** Opening SUPPLIED MATERIAL block **

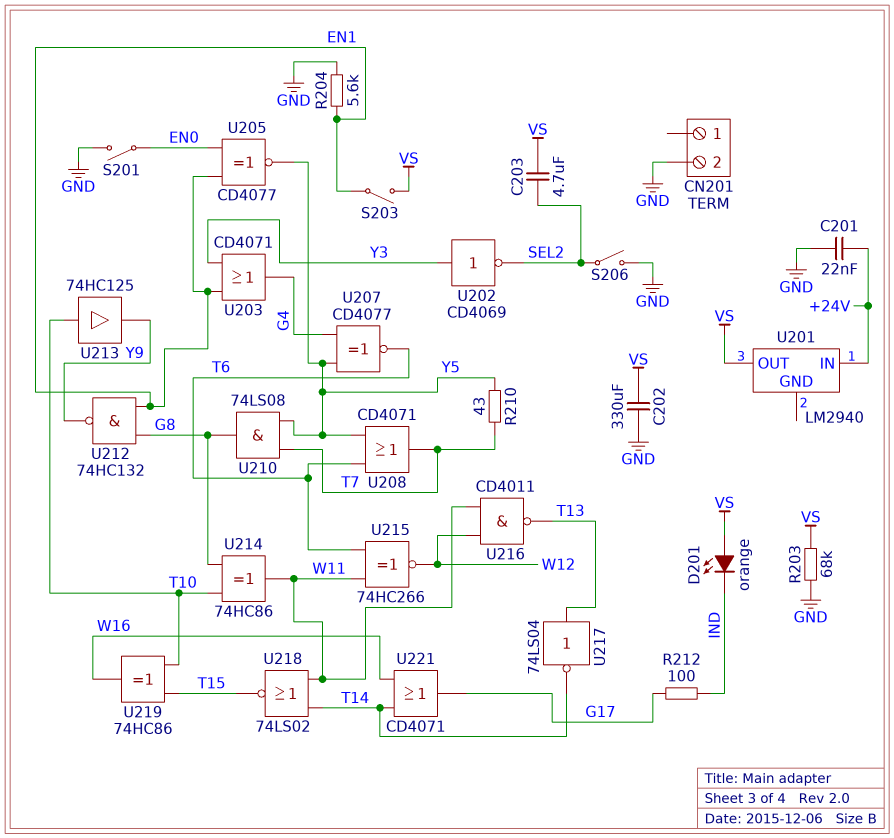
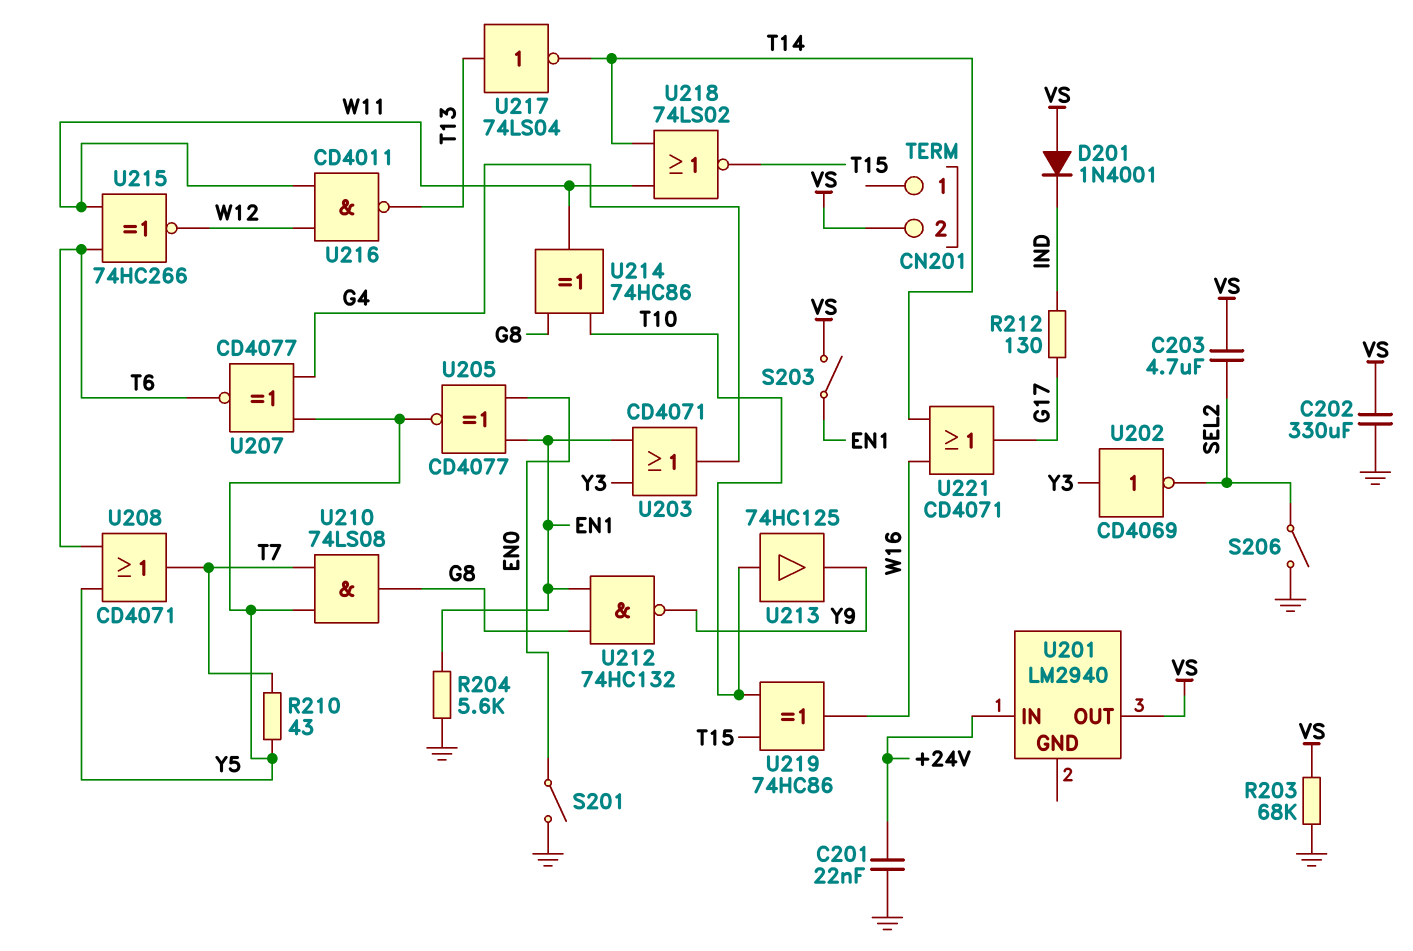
CN201 pin 2: GND -> VS
D201: LED orange (A VS, K IND) -> diode 1N4001 (A VS, K IND)
R212: 100 (G17, IND) -> 130 (G17, IND)

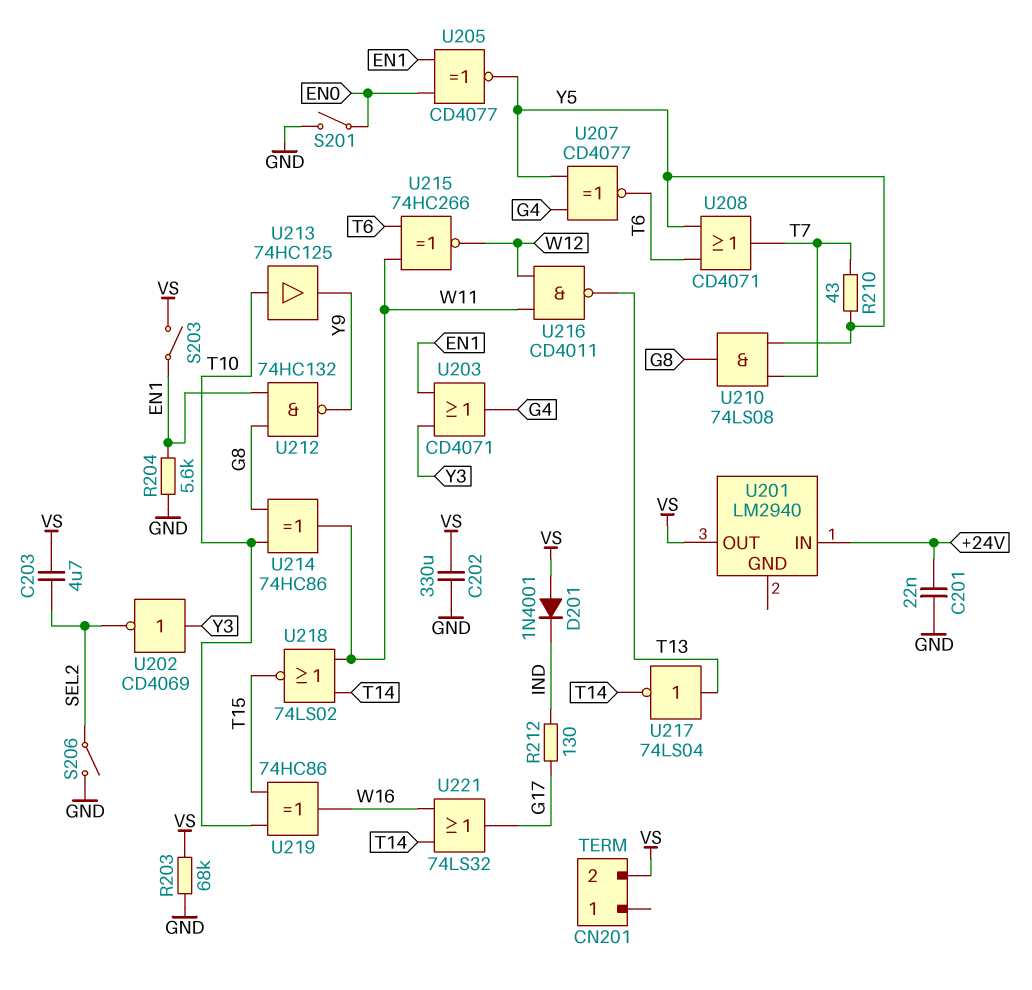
U221: OR CD4071 (in T14, in W16, out G17) -> OR 74LS32 (in T14, in W16, out G17)

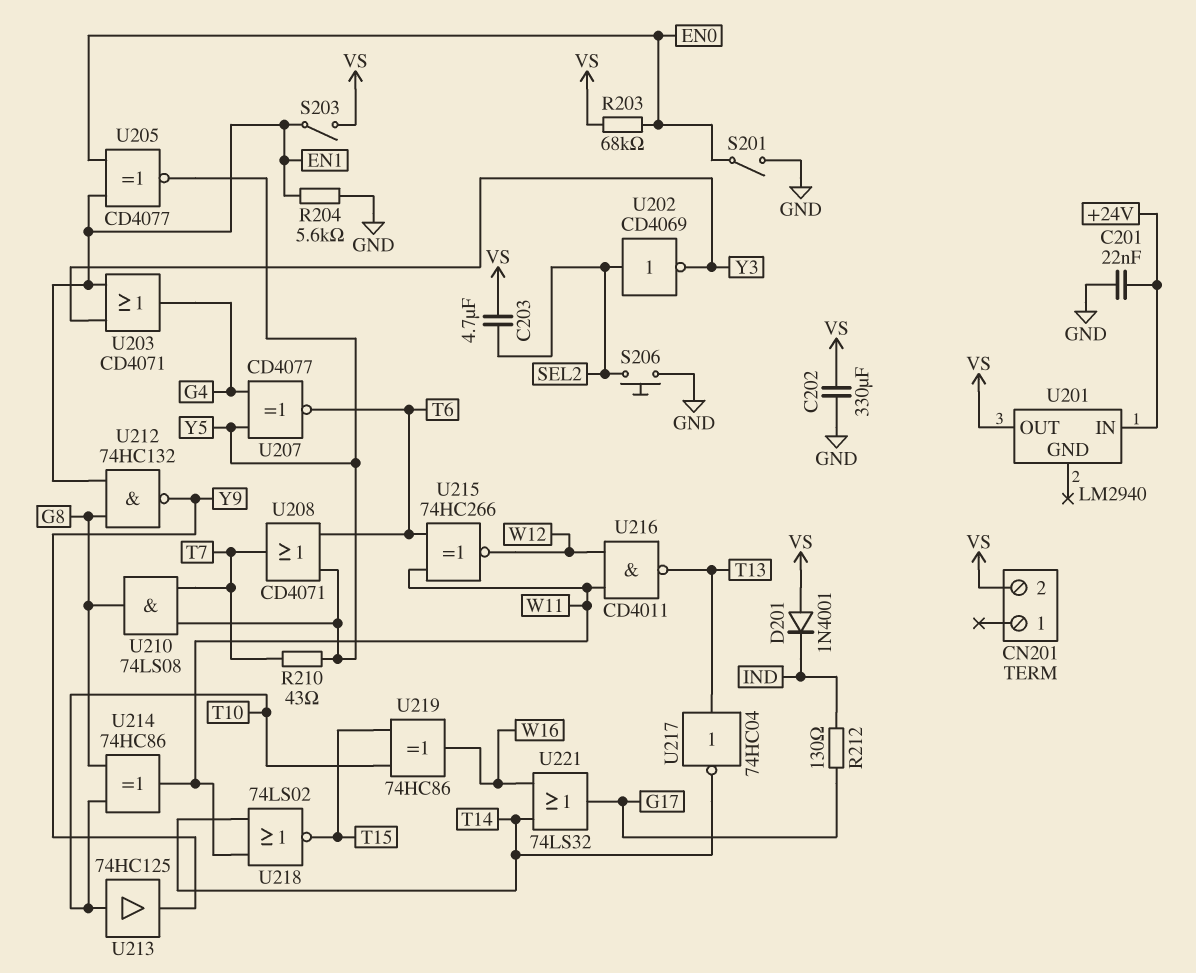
R203: 68k (GND, VS) -> 68k (EN0, VS)
S206: switch (GND, SEL2) -> button (GND, SEL2)
U202: NOT CD4069 (in Y3, out SEL2) -> NOT CD4069 (in SEL2, out Y3)
U217: NOT 74LS04 (in T13, out T14) -> NOT 74HC04 (in T13, out T14)

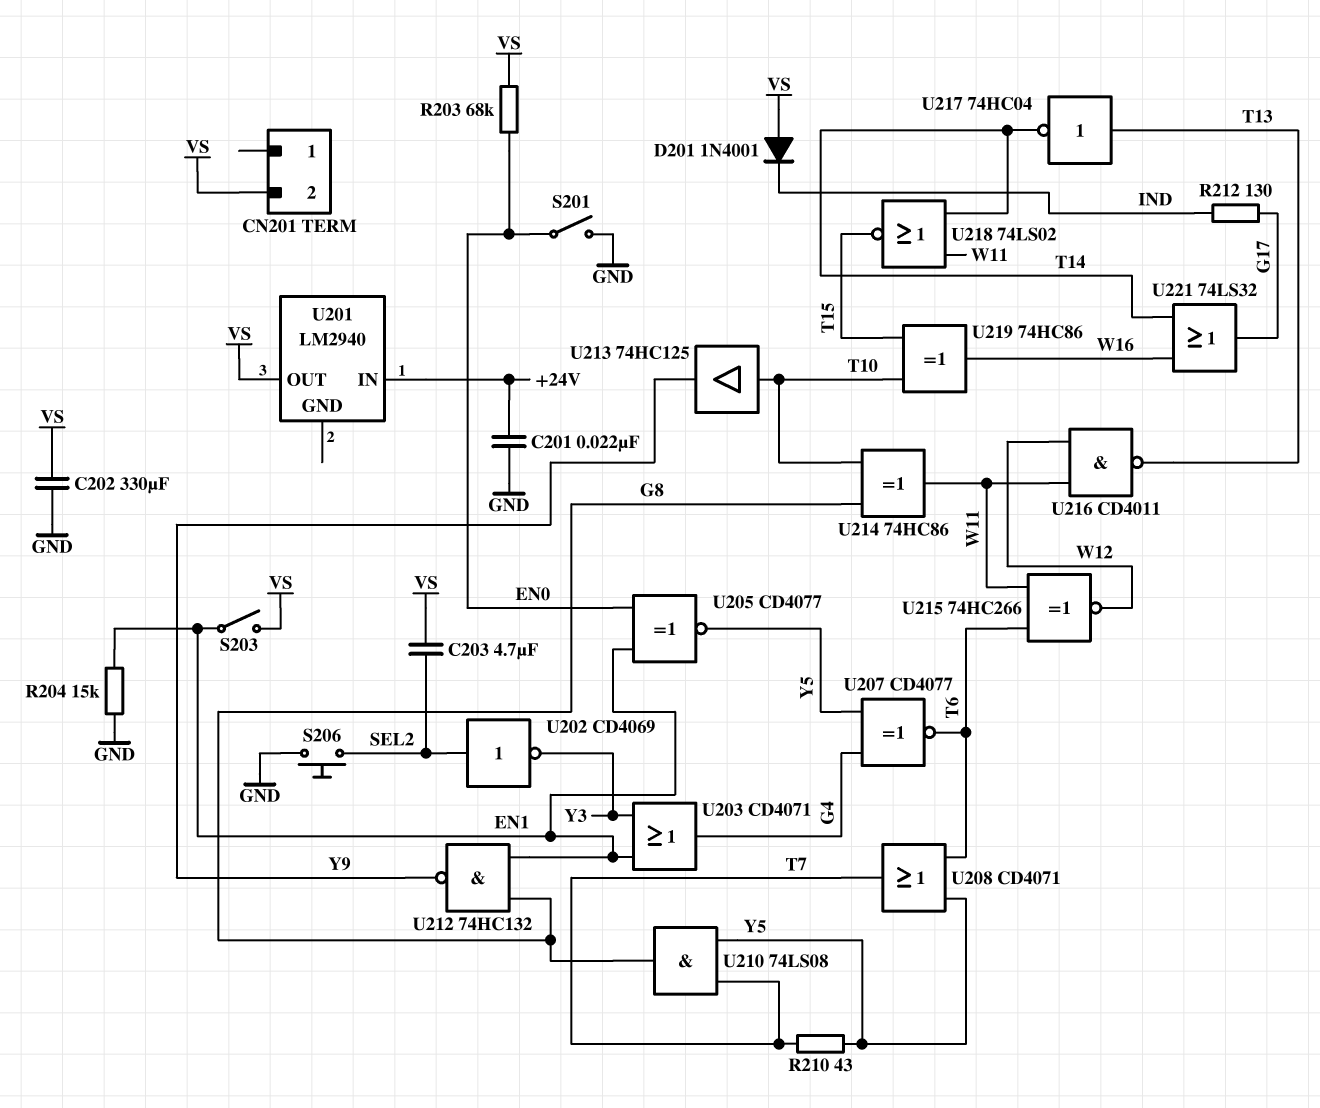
R204: 5.6k (EN1, GND) -> 15k (EN1, GND)

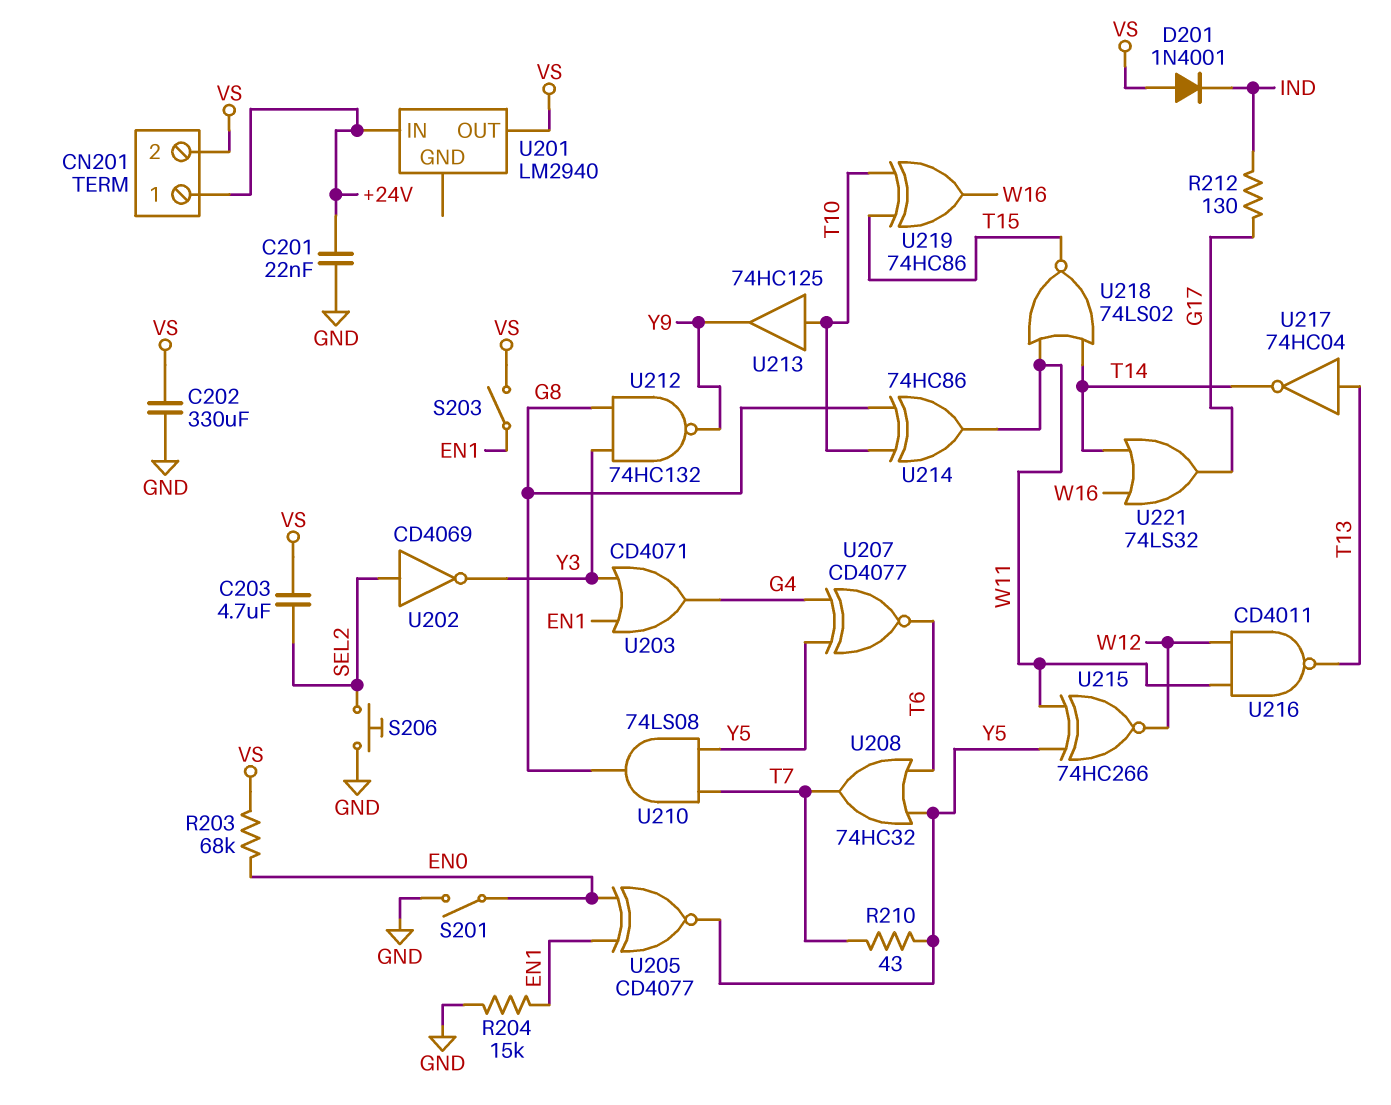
CN201 pin 1: none -> +24V
U208: OR CD4071 (in T6, in Y5, out T7) -> OR 74HC32 (in T6, in Y5, out T7)
U212: NAND 74HC132 (in EN1, in G8, out Y9) -> NAND 74HC132 (in G8, in Y3, out Y9)
U215: XNOR 74HC266 (in T6, in W11, out W12) -> XNOR 74HC266 (in W11, in Y5, out W12)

** Closing SUPPLIED MATERIAL block **

THE PROBLEM
Beginning with the line that has "S206: switch (GND, SEL2)", repeat each remaining line of the data above word for word, keeping pictures out.

SOLUTION FOR THIS TASK
S206: switch (GND, SEL2) -> button (GND, SEL2)
U202: NOT CD4069 (in Y3, out SEL2) -> NOT CD4069 (in SEL2, out Y3)
U217: NOT 74LS04 (in T13, out T14) -> NOT 74HC04 (in T13, out T14)

R204: 5.6k (EN1, GND) -> 15k (EN1, GND)

CN201 pin 1: none -> +24V
U208: OR CD4071 (in T6, in Y5, out T7) -> OR 74HC32 (in T6, in Y5, out T7)
U212: NAND 74HC132 (in EN1, in G8, out Y9) -> NAND 74HC132 (in G8, in Y3, out Y9)
U215: XNOR 74HC266 (in T6, in W11, out W12) -> XNOR 74HC266 (in W11, in Y5, out W12)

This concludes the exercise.